- [The problem]: Everything in the data below is left aside except the lines from the one containing "D4: diode US1M" through the one containing "V1: AC 100mV"; repeat those exactly.

- [Dataset entries]:
= = = = = = =
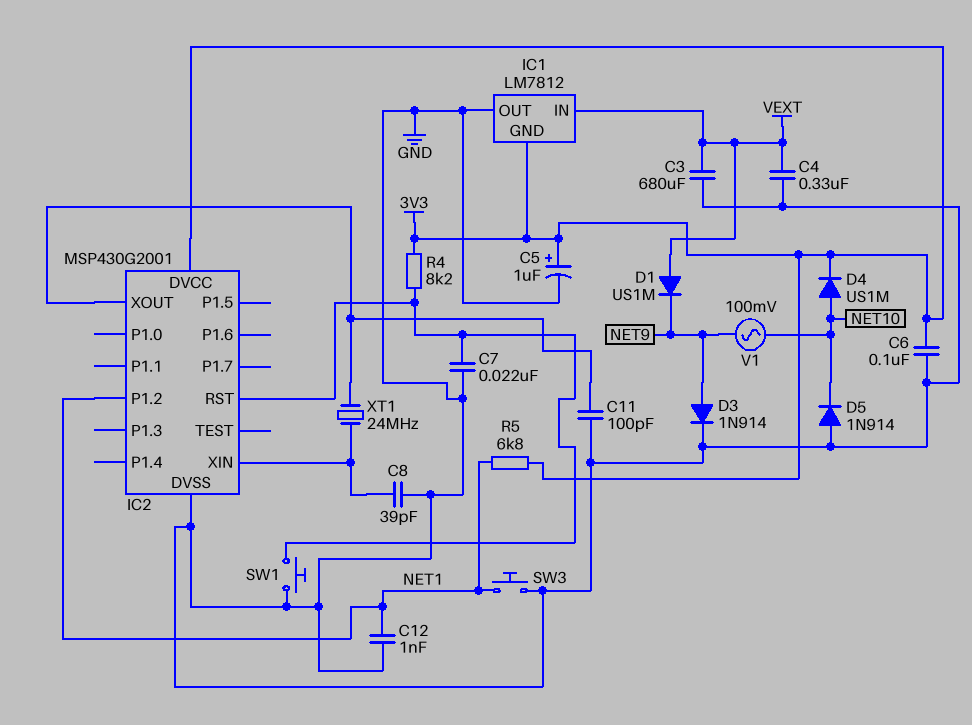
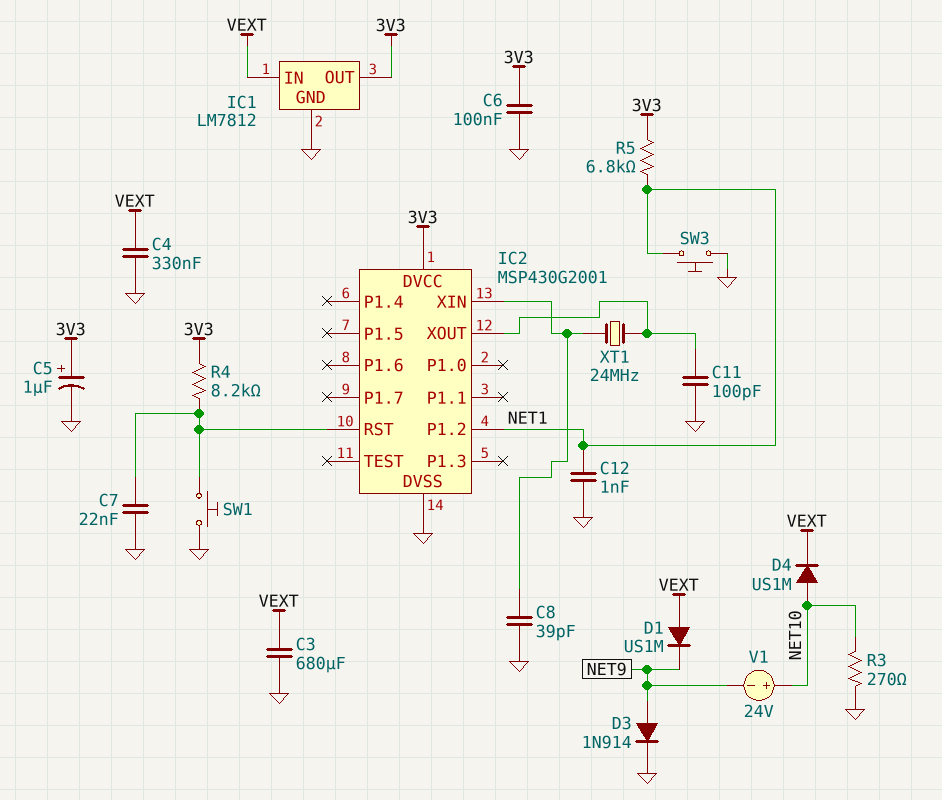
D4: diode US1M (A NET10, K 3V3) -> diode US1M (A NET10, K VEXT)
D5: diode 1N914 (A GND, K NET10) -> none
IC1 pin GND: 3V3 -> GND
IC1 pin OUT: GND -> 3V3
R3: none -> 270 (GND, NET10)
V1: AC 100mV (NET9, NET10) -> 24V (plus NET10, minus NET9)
= = = = = = =
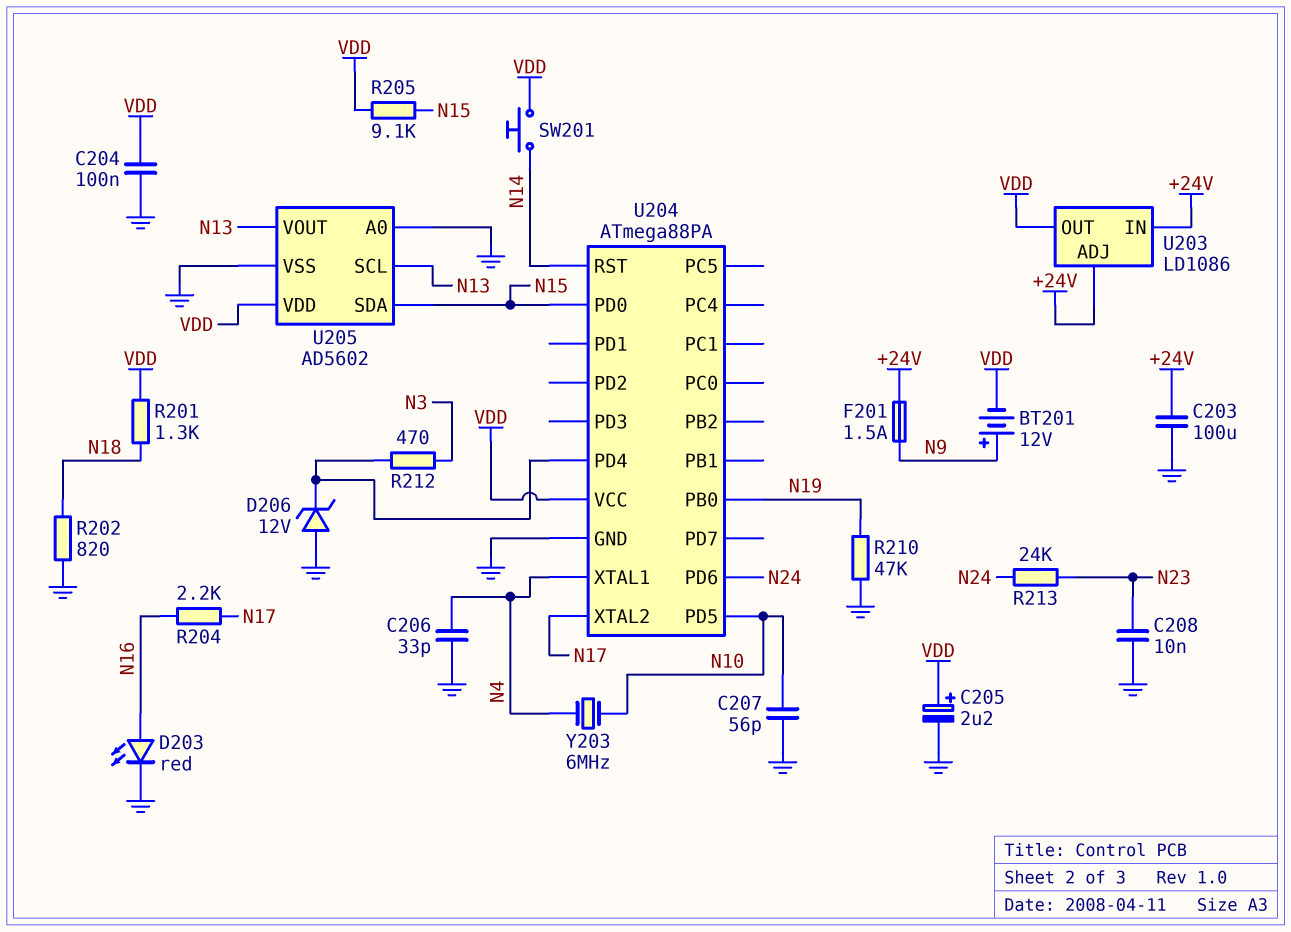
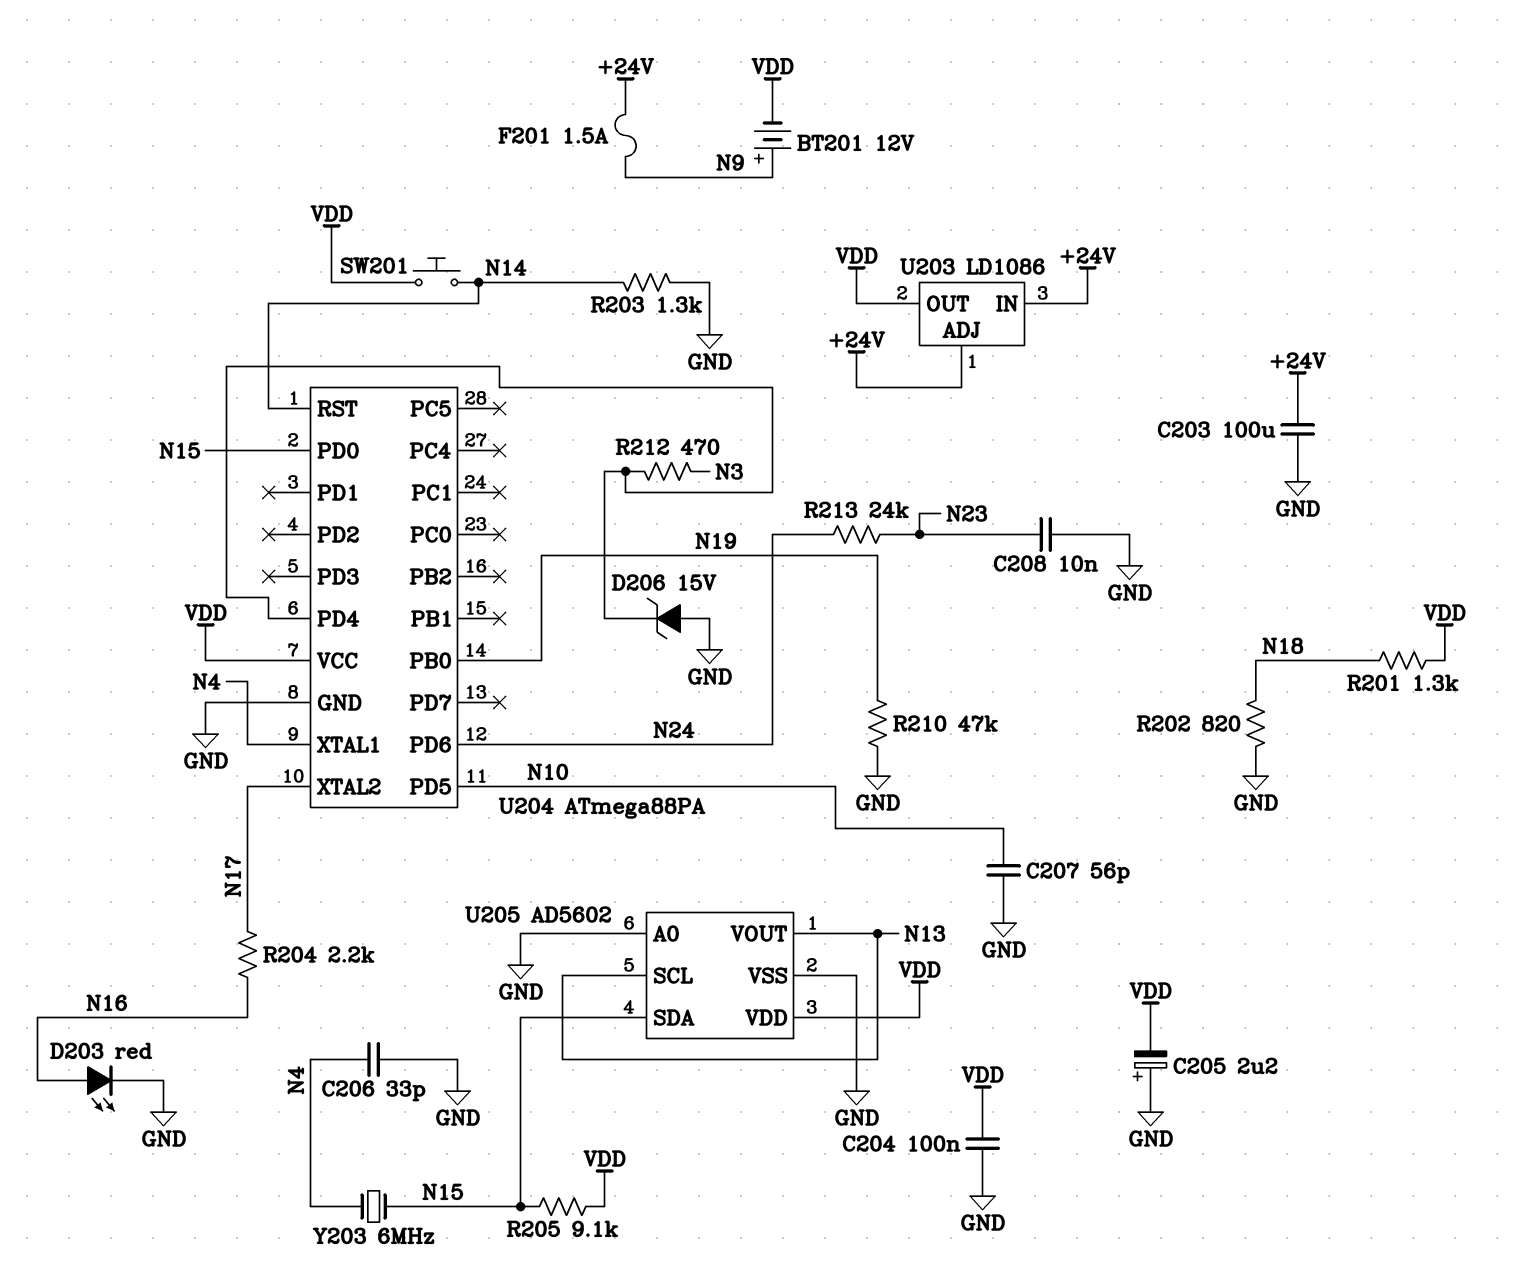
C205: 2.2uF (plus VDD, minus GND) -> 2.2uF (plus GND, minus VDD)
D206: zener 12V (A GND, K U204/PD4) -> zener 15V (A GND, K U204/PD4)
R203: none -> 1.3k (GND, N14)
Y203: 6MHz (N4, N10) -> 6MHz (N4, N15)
= = = = = = =
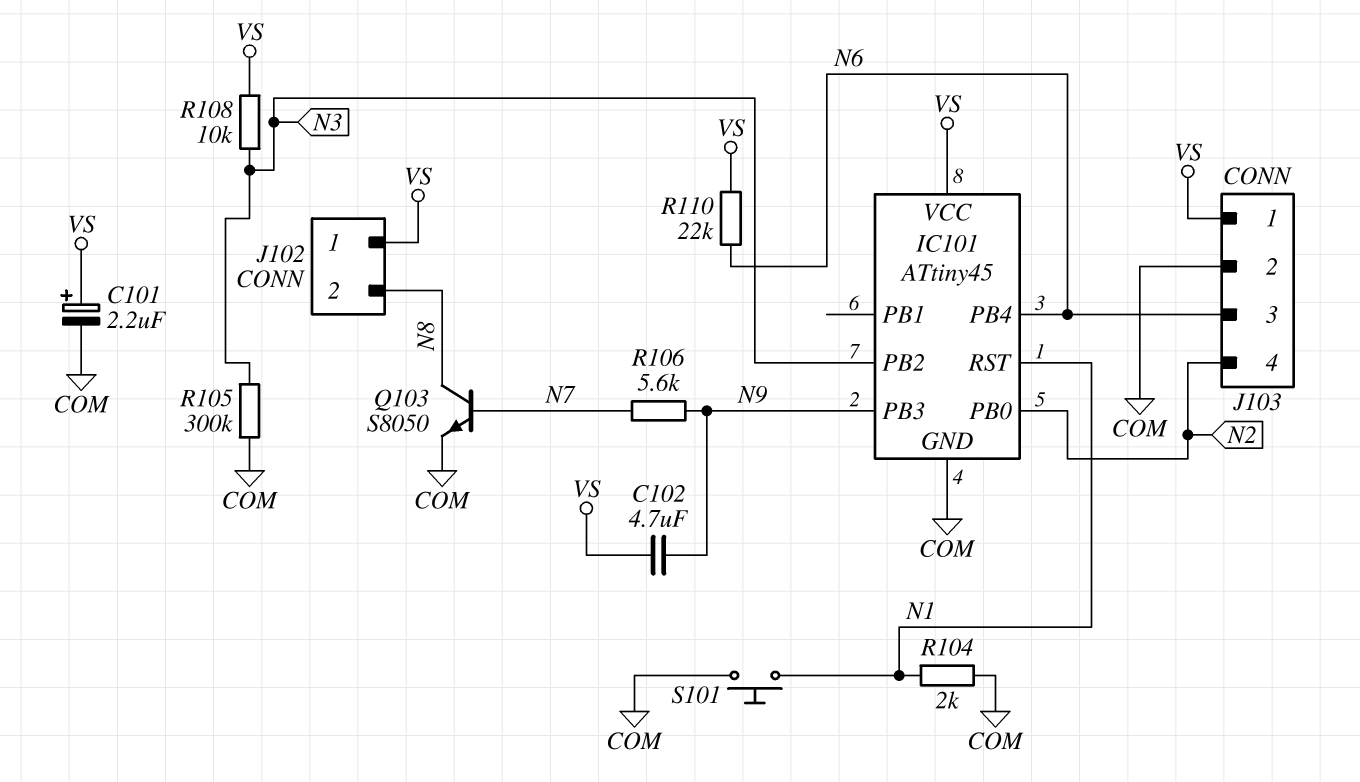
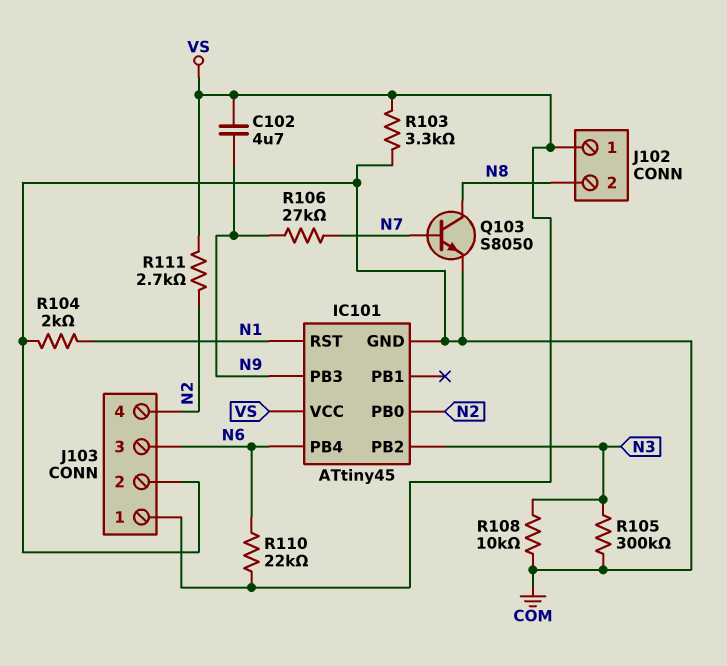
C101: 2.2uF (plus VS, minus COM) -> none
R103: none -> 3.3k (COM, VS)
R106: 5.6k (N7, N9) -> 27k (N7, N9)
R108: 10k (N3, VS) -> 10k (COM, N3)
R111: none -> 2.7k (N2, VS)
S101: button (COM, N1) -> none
= = = = = = =
- [Solution to this task]:
D4: diode US1M (A NET10, K 3V3) -> diode US1M (A NET10, K VEXT)
D5: diode 1N914 (A GND, K NET10) -> none
IC1 pin GND: 3V3 -> GND
IC1 pin OUT: GND -> 3V3
R3: none -> 270 (GND, NET10)
V1: AC 100mV (NET9, NET10) -> 24V (plus NET10, minus NET9)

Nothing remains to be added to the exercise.